To do: Going down the data below, set down exactly the line with "The patelnia/niebieski moved" and each line after it through the line with "The kalkulator/turkusowy at"; no other lines.

Records to use:

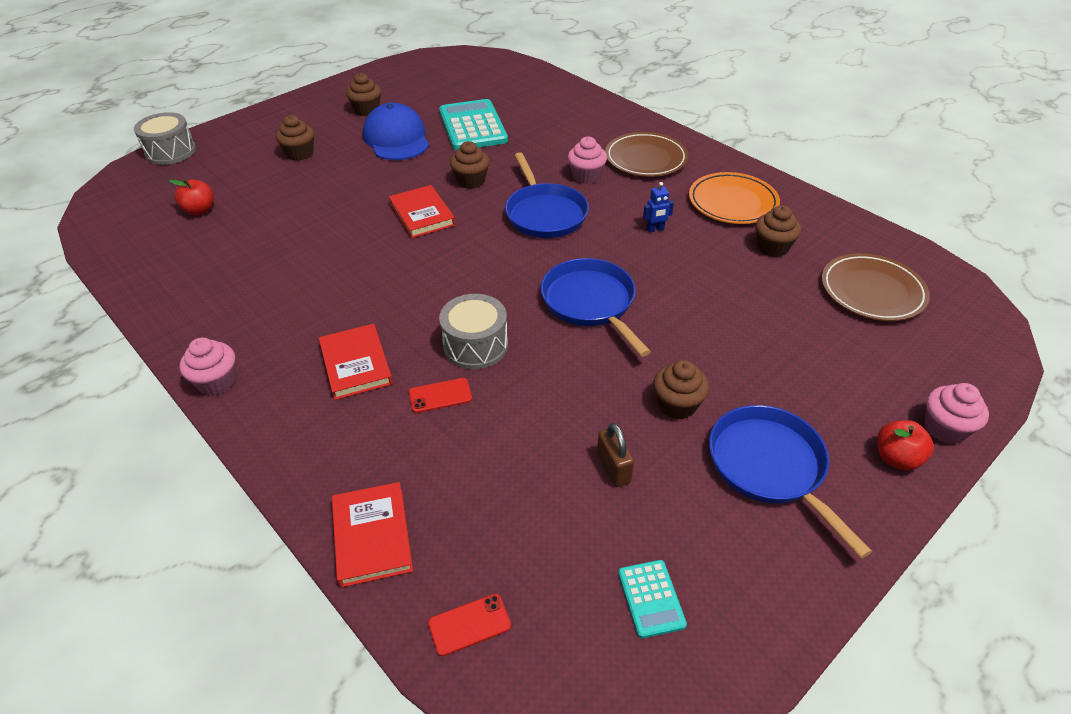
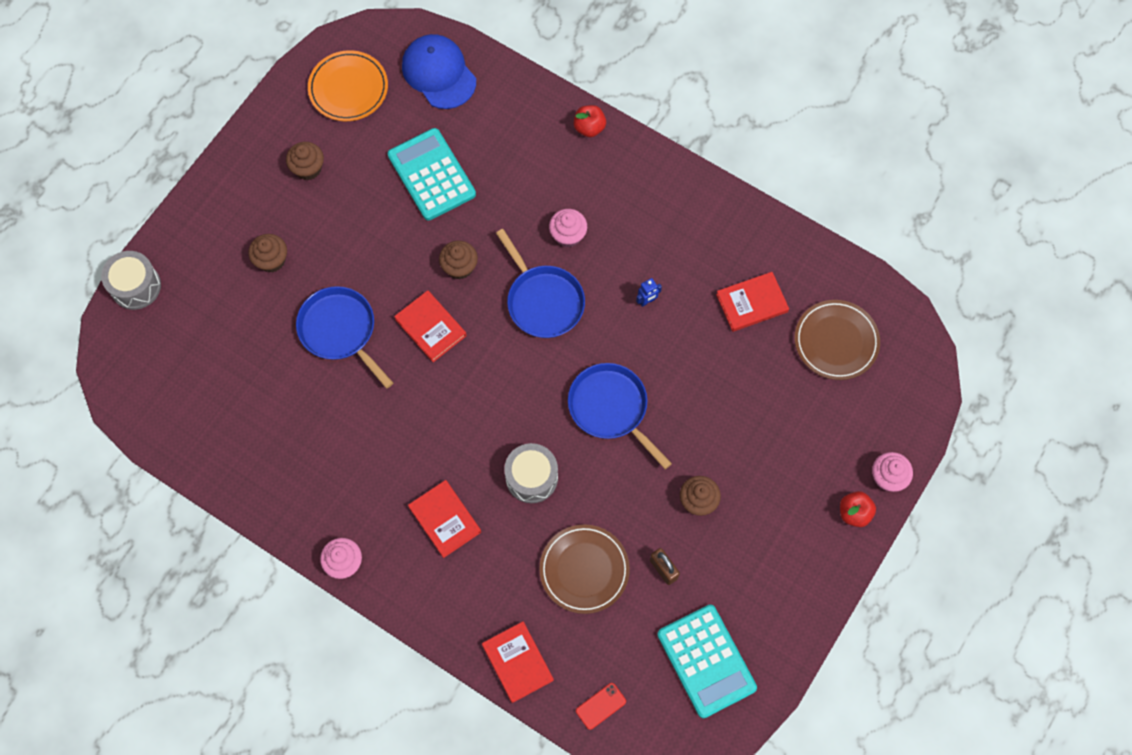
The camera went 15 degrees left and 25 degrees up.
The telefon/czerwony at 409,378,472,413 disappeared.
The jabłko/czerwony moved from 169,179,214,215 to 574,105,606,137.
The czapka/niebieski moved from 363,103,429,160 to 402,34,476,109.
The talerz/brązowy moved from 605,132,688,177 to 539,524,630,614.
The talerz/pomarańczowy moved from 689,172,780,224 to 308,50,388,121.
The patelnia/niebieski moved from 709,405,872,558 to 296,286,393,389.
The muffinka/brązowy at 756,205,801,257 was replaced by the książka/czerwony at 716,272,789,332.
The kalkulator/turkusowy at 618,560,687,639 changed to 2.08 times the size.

* * *

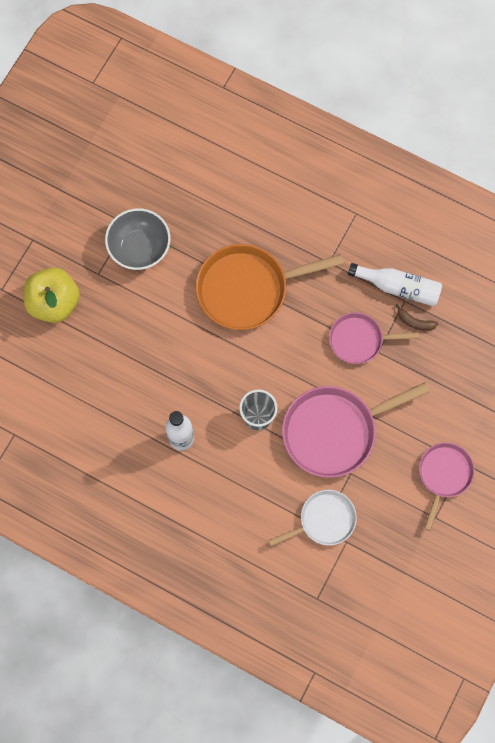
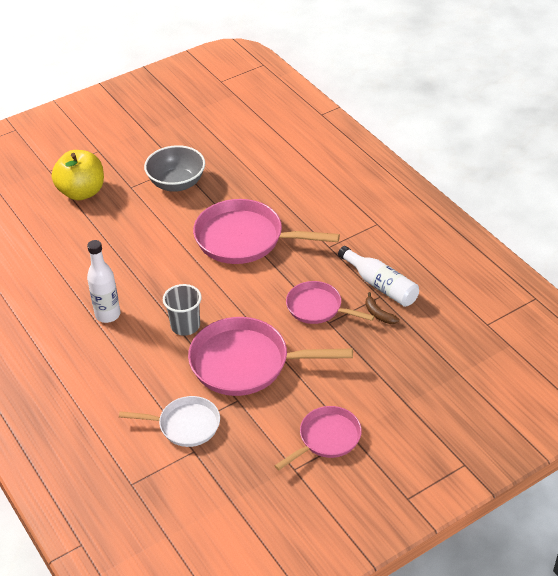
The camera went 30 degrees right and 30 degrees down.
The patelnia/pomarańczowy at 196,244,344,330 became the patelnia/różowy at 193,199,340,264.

Task response:
The patelnia/niebieski moved from 709,405,872,558 to 296,286,393,389.
The muffinka/brązowy at 756,205,801,257 was replaced by the książka/czerwony at 716,272,789,332.
The kalkulator/turkusowy at 618,560,687,639 changed to 2.08 times the size.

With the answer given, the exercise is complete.